Problem:
Count every line below that holds "diode". Number only.

----- Extracted entries -----

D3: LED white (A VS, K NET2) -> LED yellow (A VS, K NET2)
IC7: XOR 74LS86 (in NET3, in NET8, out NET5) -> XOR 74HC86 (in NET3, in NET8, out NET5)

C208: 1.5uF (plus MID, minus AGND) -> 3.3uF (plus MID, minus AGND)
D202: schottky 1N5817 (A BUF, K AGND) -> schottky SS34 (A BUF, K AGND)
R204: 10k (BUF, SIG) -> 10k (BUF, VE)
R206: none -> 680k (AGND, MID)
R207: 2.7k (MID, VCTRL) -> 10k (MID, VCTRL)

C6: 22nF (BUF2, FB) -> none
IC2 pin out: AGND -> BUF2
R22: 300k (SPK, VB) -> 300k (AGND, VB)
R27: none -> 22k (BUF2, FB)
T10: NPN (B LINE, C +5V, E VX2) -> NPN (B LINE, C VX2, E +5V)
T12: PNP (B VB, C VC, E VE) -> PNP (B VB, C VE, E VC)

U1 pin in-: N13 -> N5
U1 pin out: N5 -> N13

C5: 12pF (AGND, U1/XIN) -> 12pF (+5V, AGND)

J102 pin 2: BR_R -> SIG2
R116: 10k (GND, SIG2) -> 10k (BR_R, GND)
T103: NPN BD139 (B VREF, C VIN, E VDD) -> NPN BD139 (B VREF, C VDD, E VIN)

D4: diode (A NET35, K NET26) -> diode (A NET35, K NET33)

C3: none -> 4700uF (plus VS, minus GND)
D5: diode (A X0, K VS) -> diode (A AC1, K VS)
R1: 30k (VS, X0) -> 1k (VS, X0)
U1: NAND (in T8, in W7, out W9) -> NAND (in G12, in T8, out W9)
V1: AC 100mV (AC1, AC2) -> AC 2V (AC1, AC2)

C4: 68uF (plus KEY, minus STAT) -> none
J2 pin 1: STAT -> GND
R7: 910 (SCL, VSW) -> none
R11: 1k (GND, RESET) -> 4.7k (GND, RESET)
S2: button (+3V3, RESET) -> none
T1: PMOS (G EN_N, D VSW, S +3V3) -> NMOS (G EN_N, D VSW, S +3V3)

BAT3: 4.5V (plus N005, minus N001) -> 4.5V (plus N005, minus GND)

-----

Result for this task:
2